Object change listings
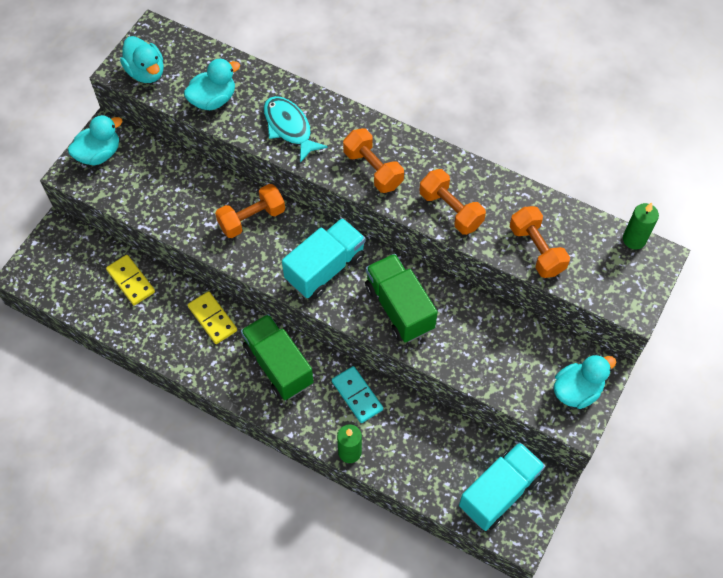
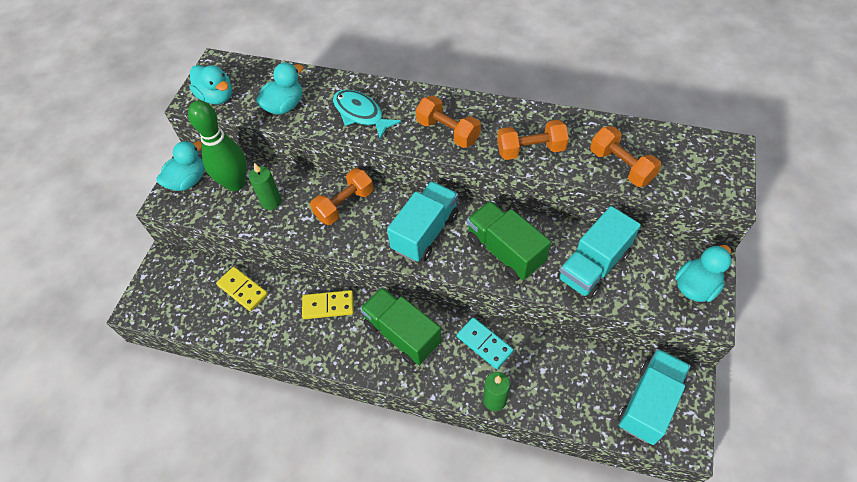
camera: 10 degrees left, 5 degrees down
(146, 168) = (235, 183): none -> green bowling pin
(212, 319) = (328, 306): yellow domino -> yellow domino turned 45 degrees counterclockwise
(450, 210) = (530, 150): orange dumbbell -> orange dumbbell turned 45 degrees counterclockwise
(482, 344) = (593, 266): none -> turquoise truck
(634, 239) = (703, 138): green candle -> green candle (271, 202)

What to do
Reproduce the entries above exactly. Do not include the images.

Solution to the exercise
camera: 10 degrees left, 5 degrees down
(146, 168) = (235, 183): none -> green bowling pin
(212, 319) = (328, 306): yellow domino -> yellow domino turned 45 degrees counterclockwise
(450, 210) = (530, 150): orange dumbbell -> orange dumbbell turned 45 degrees counterclockwise
(482, 344) = (593, 266): none -> turquoise truck
(634, 239) = (703, 138): green candle -> green candle (271, 202)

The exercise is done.